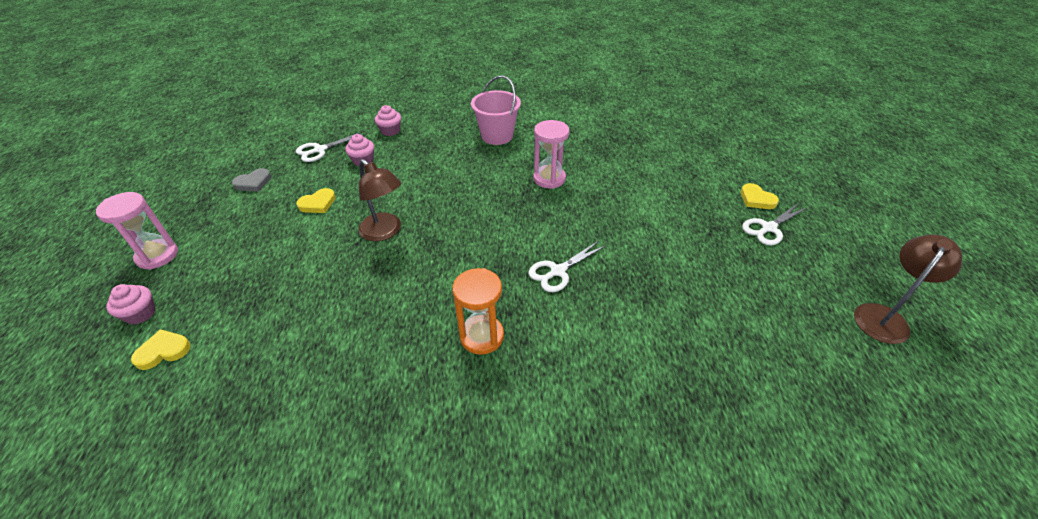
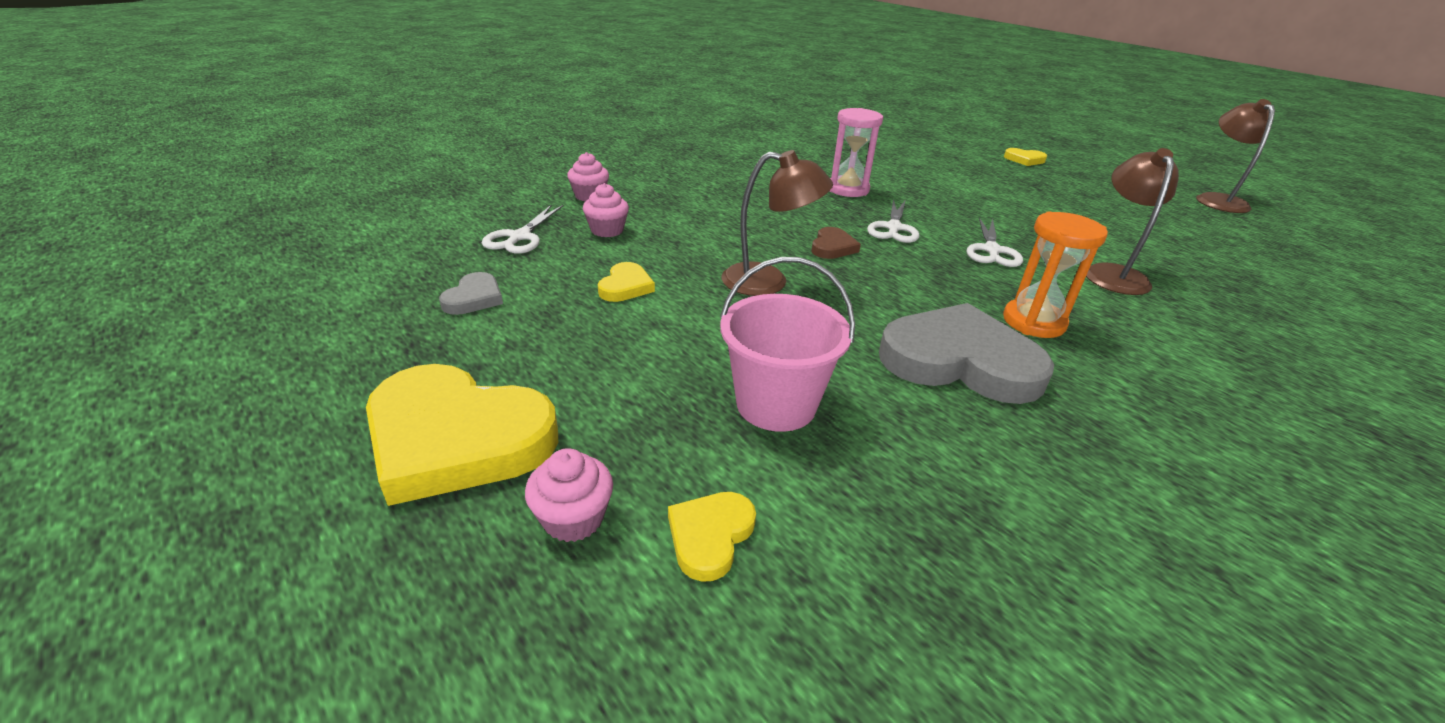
camera: 40 degrees left, 10 degrees down
(157, 256) = (457, 439): pink hourglass -> yellow heart
(392, 335) = (959, 361): none -> grey heart
(459, 223) = (832, 247): none -> brown heart
(497, 136) = (730, 171): pink bucket -> pink bucket (776, 404)
(613, 332) = (1112, 273): none -> brown lamp
(768, 228) = (1066, 174): white scissors -> white scissors (893, 228)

§ YOUR TASK
The answer should be the records above, unchanged, with the pictures omitted.

§ REPLY TO THE TASK
camera: 40 degrees left, 10 degrees down
(157, 256) = (457, 439): pink hourglass -> yellow heart
(392, 335) = (959, 361): none -> grey heart
(459, 223) = (832, 247): none -> brown heart
(497, 136) = (730, 171): pink bucket -> pink bucket (776, 404)
(613, 332) = (1112, 273): none -> brown lamp
(768, 228) = (1066, 174): white scissors -> white scissors (893, 228)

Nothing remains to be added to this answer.